◆ **Requirement**
Please set out the following lines as a numbered list, leaving out any blank lines.

◆ **Data lines**
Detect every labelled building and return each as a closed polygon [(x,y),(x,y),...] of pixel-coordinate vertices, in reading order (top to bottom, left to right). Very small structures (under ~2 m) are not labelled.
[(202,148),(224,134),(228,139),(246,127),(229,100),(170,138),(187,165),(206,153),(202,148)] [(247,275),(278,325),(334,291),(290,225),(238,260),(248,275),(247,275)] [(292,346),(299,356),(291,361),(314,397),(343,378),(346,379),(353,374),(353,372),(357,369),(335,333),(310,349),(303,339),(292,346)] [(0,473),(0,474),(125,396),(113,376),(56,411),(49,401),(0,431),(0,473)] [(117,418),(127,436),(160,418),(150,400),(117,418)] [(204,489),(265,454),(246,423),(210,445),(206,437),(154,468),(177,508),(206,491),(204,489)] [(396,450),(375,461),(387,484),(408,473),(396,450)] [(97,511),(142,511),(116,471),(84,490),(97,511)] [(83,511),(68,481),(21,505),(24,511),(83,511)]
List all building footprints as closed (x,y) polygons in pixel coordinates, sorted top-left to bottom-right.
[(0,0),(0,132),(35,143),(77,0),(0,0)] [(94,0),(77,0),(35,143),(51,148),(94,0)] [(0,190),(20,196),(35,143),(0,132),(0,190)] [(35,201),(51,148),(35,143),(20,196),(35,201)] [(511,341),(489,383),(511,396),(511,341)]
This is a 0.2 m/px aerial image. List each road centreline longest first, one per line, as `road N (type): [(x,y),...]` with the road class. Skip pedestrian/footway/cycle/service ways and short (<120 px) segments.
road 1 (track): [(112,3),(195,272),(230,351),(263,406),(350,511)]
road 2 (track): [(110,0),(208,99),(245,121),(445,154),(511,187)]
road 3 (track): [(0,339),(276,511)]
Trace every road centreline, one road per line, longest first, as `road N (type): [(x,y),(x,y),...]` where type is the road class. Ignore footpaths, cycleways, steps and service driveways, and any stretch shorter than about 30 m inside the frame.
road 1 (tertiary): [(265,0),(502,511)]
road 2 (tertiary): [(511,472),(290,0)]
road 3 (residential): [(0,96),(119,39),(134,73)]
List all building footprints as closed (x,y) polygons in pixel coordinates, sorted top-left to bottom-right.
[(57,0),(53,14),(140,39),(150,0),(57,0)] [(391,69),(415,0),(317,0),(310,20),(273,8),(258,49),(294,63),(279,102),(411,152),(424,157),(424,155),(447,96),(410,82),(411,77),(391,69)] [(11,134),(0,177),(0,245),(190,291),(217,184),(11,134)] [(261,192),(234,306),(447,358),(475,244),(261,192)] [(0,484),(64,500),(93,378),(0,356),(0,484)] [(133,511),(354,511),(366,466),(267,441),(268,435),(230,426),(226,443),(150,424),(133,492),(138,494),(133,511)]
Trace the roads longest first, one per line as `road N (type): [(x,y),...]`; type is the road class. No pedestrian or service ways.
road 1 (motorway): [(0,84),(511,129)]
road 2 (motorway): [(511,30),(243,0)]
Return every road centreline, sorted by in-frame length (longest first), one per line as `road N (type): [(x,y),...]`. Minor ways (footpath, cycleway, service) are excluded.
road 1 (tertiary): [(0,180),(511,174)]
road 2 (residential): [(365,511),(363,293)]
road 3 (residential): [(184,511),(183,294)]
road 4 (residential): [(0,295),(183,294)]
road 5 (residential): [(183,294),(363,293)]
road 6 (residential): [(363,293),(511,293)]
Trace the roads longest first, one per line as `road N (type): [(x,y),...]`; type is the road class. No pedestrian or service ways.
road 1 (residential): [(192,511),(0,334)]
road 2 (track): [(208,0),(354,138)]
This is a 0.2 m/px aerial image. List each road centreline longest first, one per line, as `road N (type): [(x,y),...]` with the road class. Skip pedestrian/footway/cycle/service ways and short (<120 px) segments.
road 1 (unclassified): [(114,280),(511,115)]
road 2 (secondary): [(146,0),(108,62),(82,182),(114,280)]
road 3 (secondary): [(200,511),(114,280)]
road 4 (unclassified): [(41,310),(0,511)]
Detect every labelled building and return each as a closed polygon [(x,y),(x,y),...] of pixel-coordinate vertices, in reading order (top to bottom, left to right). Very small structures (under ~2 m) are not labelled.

◆ **The completed task**
1. Detect every labelled building and return each as a closed polygon [(x,y),(x,y),...] of pixel-coordinate vertices, in reading order (top to bottom, left to right). Very small structures (under ~2 m) are not labelled.
2. [(202,148),(224,134),(228,139),(246,127),(229,100),(170,138),(187,165),(206,153),(202,148)] [(247,275),(278,325),(334,291),(290,225),(238,260),(248,275),(247,275)] [(292,346),(299,356),(291,361),(314,397),(343,378),(346,379),(353,374),(353,372),(357,369),(335,333),(310,349),(303,339),(292,346)] [(0,473),(0,474),(125,396),(113,376),(56,411),(49,401),(0,431),(0,473)] [(117,418),(127,436),(160,418),(150,400),(117,418)] [(204,489),(265,454),(246,423),(210,445),(206,437),(154,468),(177,508),(206,491),(204,489)] [(396,450),(375,461),(387,484),(408,473),(396,450)] [(97,511),(142,511),(116,471),(84,490),(97,511)] [(83,511),(68,481),(21,505),(24,511),(83,511)]
3. List all building footprints as closed (x,y) polygons in pixel coordinates, sorted top-left to bottom-right.
4. [(0,0),(0,132),(35,143),(77,0),(0,0)] [(94,0),(77,0),(35,143),(51,148),(94,0)] [(0,190),(20,196),(35,143),(0,132),(0,190)] [(35,201),(51,148),(35,143),(20,196),(35,201)] [(511,341),(489,383),(511,396),(511,341)]
5. This is a 0.2 m/px aerial image. List each road centreline longest first, one per line, as `road N (type): [(x,y),...]` with the road class. Skip pedestrian/footway/cycle/service ways and short (<120 px) segments.
6. road 1 (track): [(112,3),(195,272),(230,351),(263,406),(350,511)]
7. road 2 (track): [(110,0),(208,99),(245,121),(445,154),(511,187)]
8. road 3 (track): [(0,339),(276,511)]
9. Trace every road centreline, one road per line, longest first, as `road N (type): [(x,y),(x,y),...]` where type is the road class. Ignore footpaths, cycleways, steps and service driveways, and any stretch shorter than about 30 m inside the frame.
10. road 1 (tertiary): [(265,0),(502,511)]
11. road 2 (tertiary): [(511,472),(290,0)]
12. road 3 (residential): [(0,96),(119,39),(134,73)]
13. List all building footprints as closed (x,y) polygons in pixel coordinates, sorted top-left to bottom-right.
14. [(57,0),(53,14),(140,39),(150,0),(57,0)] [(391,69),(415,0),(317,0),(310,20),(273,8),(258,49),(294,63),(279,102),(411,152),(424,157),(424,155),(447,96),(410,82),(411,77),(391,69)] [(11,134),(0,177),(0,245),(190,291),(217,184),(11,134)] [(261,192),(234,306),(447,358),(475,244),(261,192)] [(0,484),(64,500),(93,378),(0,356),(0,484)] [(133,511),(354,511),(366,466),(267,441),(268,435),(230,426),(226,443),(150,424),(133,492),(138,494),(133,511)]
15. Trace the roads longest first, one per line as `road N (type): [(x,y),...]`; type is the road class. No pedestrian or service ways.
16. road 1 (motorway): [(0,84),(511,129)]
17. road 2 (motorway): [(511,30),(243,0)]
18. Return every road centreline, sorted by in-frame length (longest first), one per line as `road N (type): [(x,y),...]`. Minor ways (footpath, cycleway, service) are excluded.
19. road 1 (tertiary): [(0,180),(511,174)]
20. road 2 (residential): [(365,511),(363,293)]
21. road 3 (residential): [(184,511),(183,294)]
22. road 4 (residential): [(0,295),(183,294)]
23. road 5 (residential): [(183,294),(363,293)]
24. road 6 (residential): [(363,293),(511,293)]
25. Trace the roads longest first, one per line as `road N (type): [(x,y),...]`; type is the road class. No pedestrian or service ways.
26. road 1 (residential): [(192,511),(0,334)]
27. road 2 (track): [(208,0),(354,138)]
28. This is a 0.2 m/px aerial image. List each road centreline longest first, one per line, as `road N (type): [(x,y),...]` with the road class. Skip pedestrian/footway/cycle/service ways and short (<120 px) segments.
29. road 1 (unclassified): [(114,280),(511,115)]
30. road 2 (secondary): [(146,0),(108,62),(82,182),(114,280)]
31. road 3 (secondary): [(200,511),(114,280)]
32. road 4 (unclassified): [(41,310),(0,511)]
33. Detect every labelled building and return each as a closed polygon [(x,y),(x,y),...] of pixel-coordinate vertices, in reading order (top to bottom, left to right). Very small structures (under ~2 m) are not labelled.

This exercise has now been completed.